= RECORD EXTRACTS =
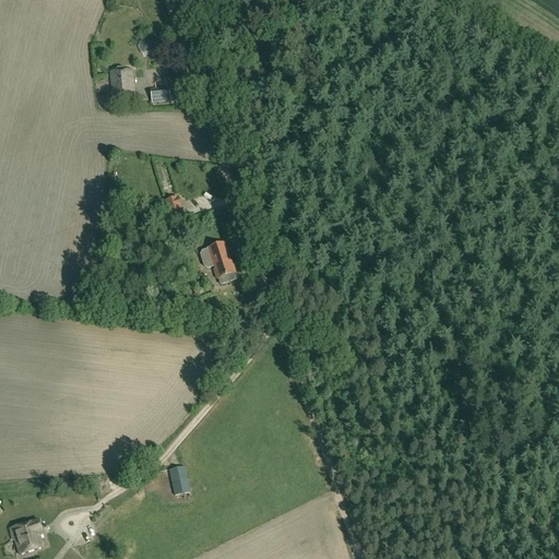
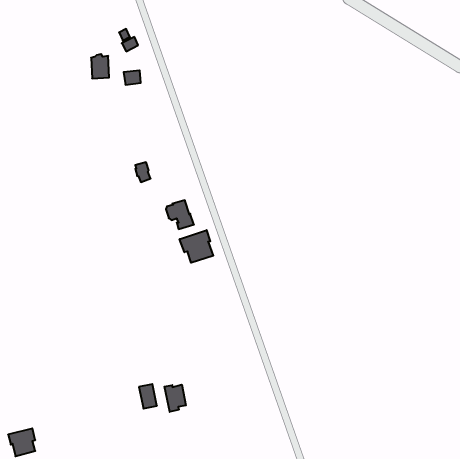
building: none -> [180,230,213,263]
building: none -> [164,385,186,412]

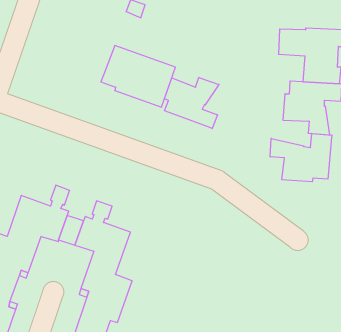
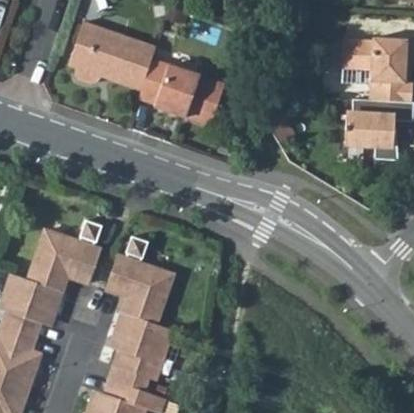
building: none -> [65,20,154,91]
building: [164,77,219,129] -> none
building: [270,133,332,182] -> none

= PROBLEM DESCRIPTION =
Set down exactly the lines that begin with the one containing "building: none -> [65,20,154,91]" and end with the last line above, and no others.

= RESULT OF THE TASK =
building: none -> [65,20,154,91]
building: [164,77,219,129] -> none
building: [270,133,332,182] -> none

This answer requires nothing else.